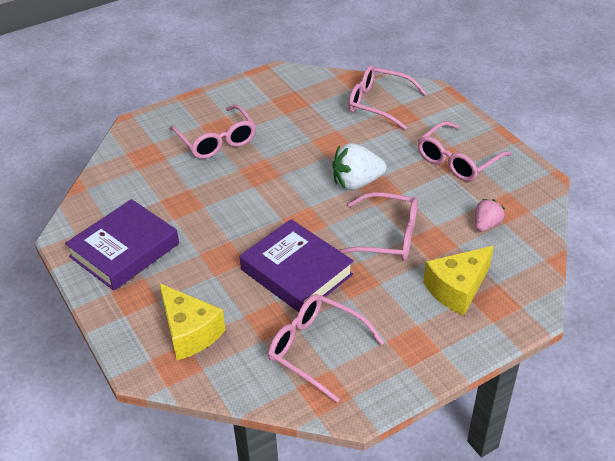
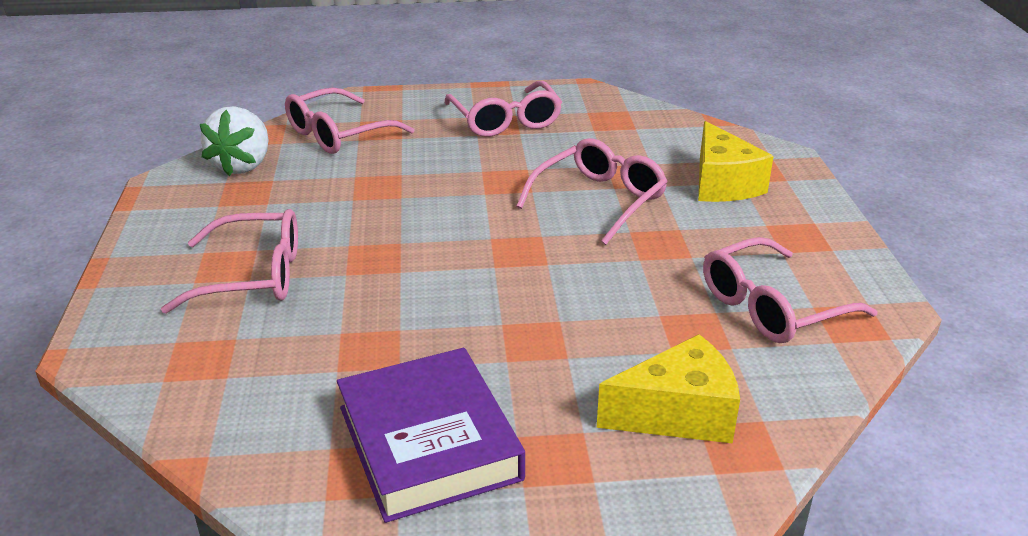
camera: 65 degrees left, 10 degrees down
(296, 272) = (615, 283): purple book -> none
(356, 183) = (478, 192): white strawberry -> white strawberry (243, 165)
(486, 225) = (630, 138): pink strawberry -> none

____________________

Each line in the data that holds the word "none" must be copied.

The completed task
(296, 272) = (615, 283): purple book -> none
(486, 225) = (630, 138): pink strawberry -> none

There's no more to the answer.